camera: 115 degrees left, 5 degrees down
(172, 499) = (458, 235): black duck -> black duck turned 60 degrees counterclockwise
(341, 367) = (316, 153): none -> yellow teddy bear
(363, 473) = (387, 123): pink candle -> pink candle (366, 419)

:::::

EXERCISE DESCRIPTION: Begin with the line that contains "(341, 367) = (316, 153): none" and end with the last line of the material above. Set down that range exactly.

ANSWER TO THE EXERCISE:
(341, 367) = (316, 153): none -> yellow teddy bear
(363, 473) = (387, 123): pink candle -> pink candle (366, 419)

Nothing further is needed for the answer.